__WHAT YOU ARE ASKED TO DO__. An exact transcription of all the records is required, minus the images.

__LISTED ENTRIES__.
########################################
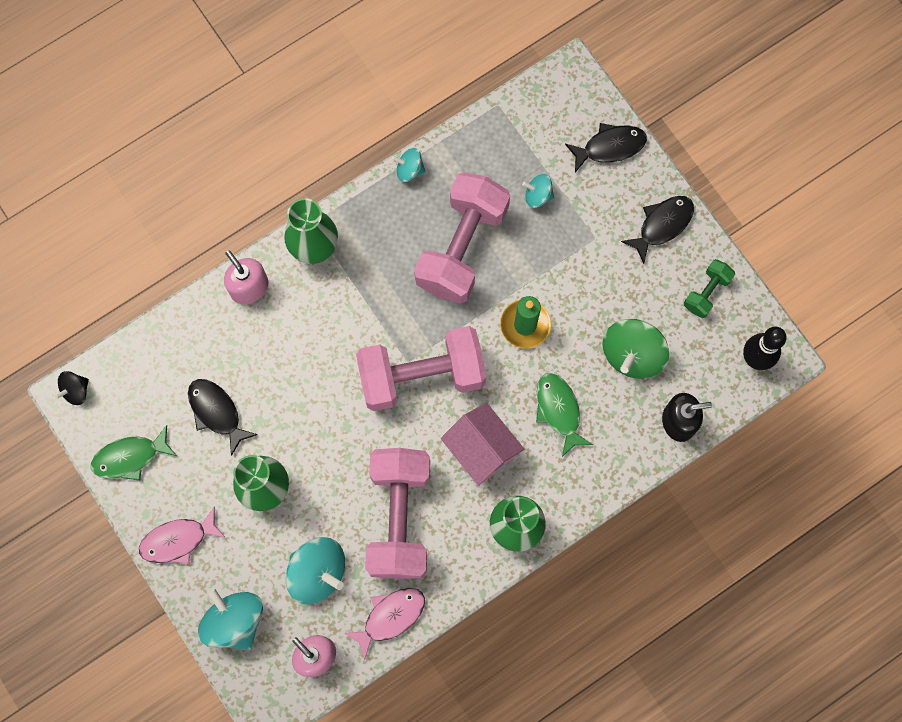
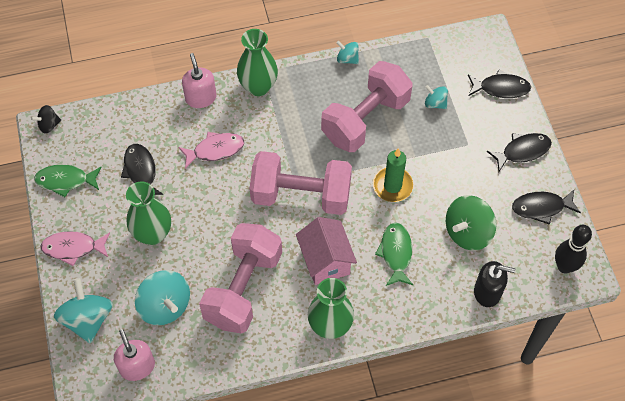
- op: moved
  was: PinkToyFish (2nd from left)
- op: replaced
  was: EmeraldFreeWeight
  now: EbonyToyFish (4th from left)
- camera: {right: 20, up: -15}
########################################
__ANSWER TO THIS PROBLEM__.
- op: moved
  was: PinkToyFish (2nd from left)
- op: replaced
  was: EmeraldFreeWeight
  now: EbonyToyFish (4th from left)
- camera: {right: 20, up: -15}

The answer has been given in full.